== Work instructions ==
Using the records that follow, work out the number of lines with the word "pink" in them; reply with that number only.

== Input data ==
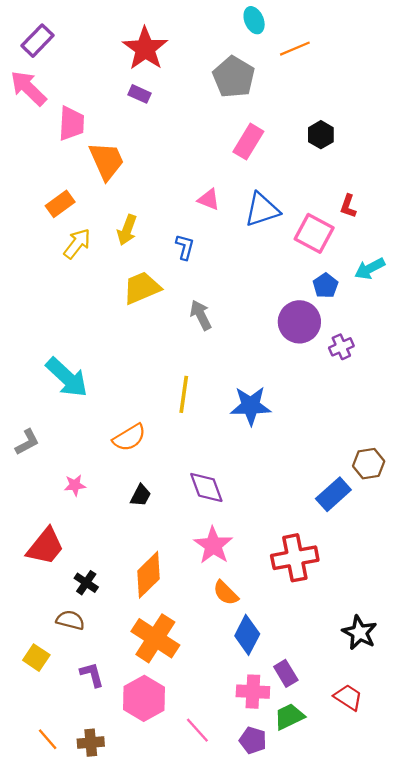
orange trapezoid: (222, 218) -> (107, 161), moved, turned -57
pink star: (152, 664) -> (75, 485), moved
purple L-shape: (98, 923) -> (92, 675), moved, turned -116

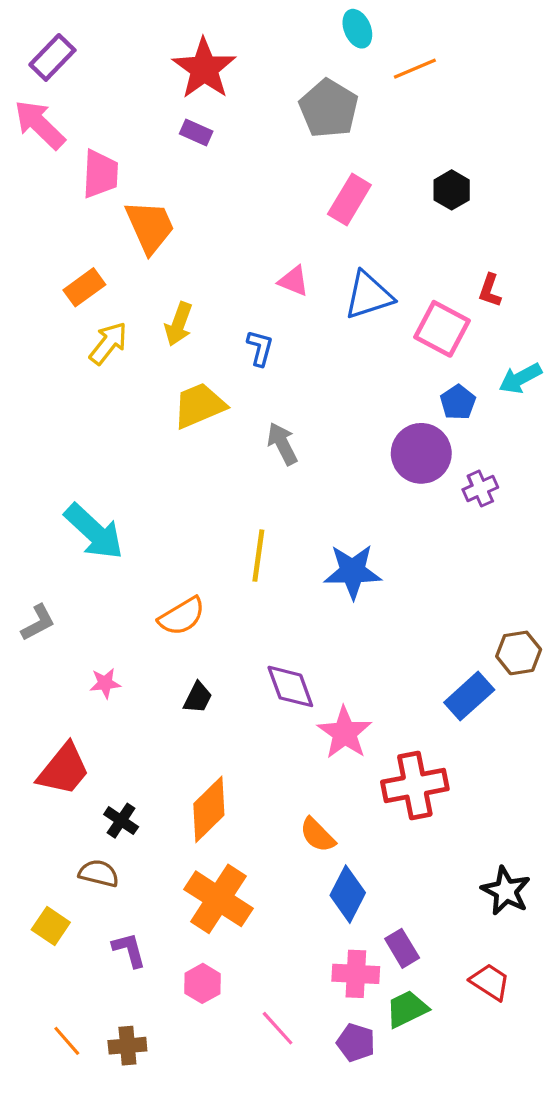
pink star: (213, 545) -> (345, 733), moved
pink hexagon: (144, 698) -> (203, 983), size x0.6

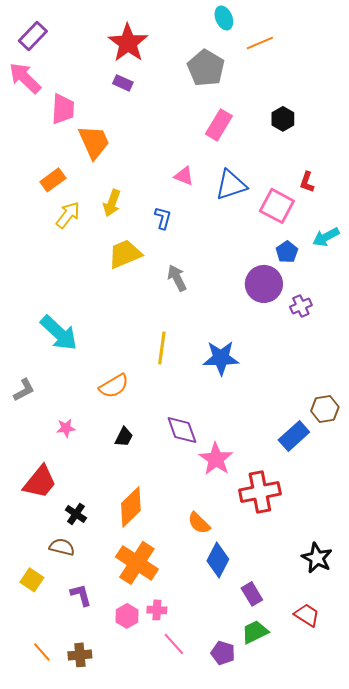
pink cross: (356, 974) -> (157, 610), moved, size x0.7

== Written solution ==
4